Task details: In the records below, find the line with "D2: diode (A" and the line with "R1: 4.7k (VA, VBUS) -> 4.7k (SDA, VA)"; return exactly those lines and every line between them.

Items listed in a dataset
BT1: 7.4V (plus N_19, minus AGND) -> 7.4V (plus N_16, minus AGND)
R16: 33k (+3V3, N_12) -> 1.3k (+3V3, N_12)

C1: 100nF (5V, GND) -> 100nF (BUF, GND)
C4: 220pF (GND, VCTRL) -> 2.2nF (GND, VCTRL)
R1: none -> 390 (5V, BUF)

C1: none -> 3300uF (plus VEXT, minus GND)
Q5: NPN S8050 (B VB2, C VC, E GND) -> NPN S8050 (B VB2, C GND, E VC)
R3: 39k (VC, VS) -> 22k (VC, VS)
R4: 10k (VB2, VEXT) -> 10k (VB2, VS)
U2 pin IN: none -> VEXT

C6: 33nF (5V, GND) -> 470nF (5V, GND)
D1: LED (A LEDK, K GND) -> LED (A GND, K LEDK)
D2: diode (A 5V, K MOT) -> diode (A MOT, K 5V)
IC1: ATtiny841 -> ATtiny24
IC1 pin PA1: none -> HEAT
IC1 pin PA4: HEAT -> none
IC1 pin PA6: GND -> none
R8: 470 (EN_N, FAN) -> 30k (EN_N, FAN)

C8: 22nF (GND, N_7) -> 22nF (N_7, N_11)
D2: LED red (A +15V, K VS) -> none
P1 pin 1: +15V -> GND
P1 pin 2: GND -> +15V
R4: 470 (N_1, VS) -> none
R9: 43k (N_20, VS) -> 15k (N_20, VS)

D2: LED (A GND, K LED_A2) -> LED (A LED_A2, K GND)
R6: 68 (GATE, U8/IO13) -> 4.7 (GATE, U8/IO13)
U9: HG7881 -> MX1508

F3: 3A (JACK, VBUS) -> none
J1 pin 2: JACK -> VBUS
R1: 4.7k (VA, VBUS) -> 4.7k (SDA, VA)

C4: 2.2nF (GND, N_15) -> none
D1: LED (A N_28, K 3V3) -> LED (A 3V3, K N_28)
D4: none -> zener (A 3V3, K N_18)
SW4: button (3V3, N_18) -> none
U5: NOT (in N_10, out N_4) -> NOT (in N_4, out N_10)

Worked solution:
D2: diode (A 5V, K MOT) -> diode (A MOT, K 5V)
IC1: ATtiny841 -> ATtiny24
IC1 pin PA1: none -> HEAT
IC1 pin PA4: HEAT -> none
IC1 pin PA6: GND -> none
R8: 470 (EN_N, FAN) -> 30k (EN_N, FAN)

C8: 22nF (GND, N_7) -> 22nF (N_7, N_11)
D2: LED red (A +15V, K VS) -> none
P1 pin 1: +15V -> GND
P1 pin 2: GND -> +15V
R4: 470 (N_1, VS) -> none
R9: 43k (N_20, VS) -> 15k (N_20, VS)

D2: LED (A GND, K LED_A2) -> LED (A LED_A2, K GND)
R6: 68 (GATE, U8/IO13) -> 4.7 (GATE, U8/IO13)
U9: HG7881 -> MX1508

F3: 3A (JACK, VBUS) -> none
J1 pin 2: JACK -> VBUS
R1: 4.7k (VA, VBUS) -> 4.7k (SDA, VA)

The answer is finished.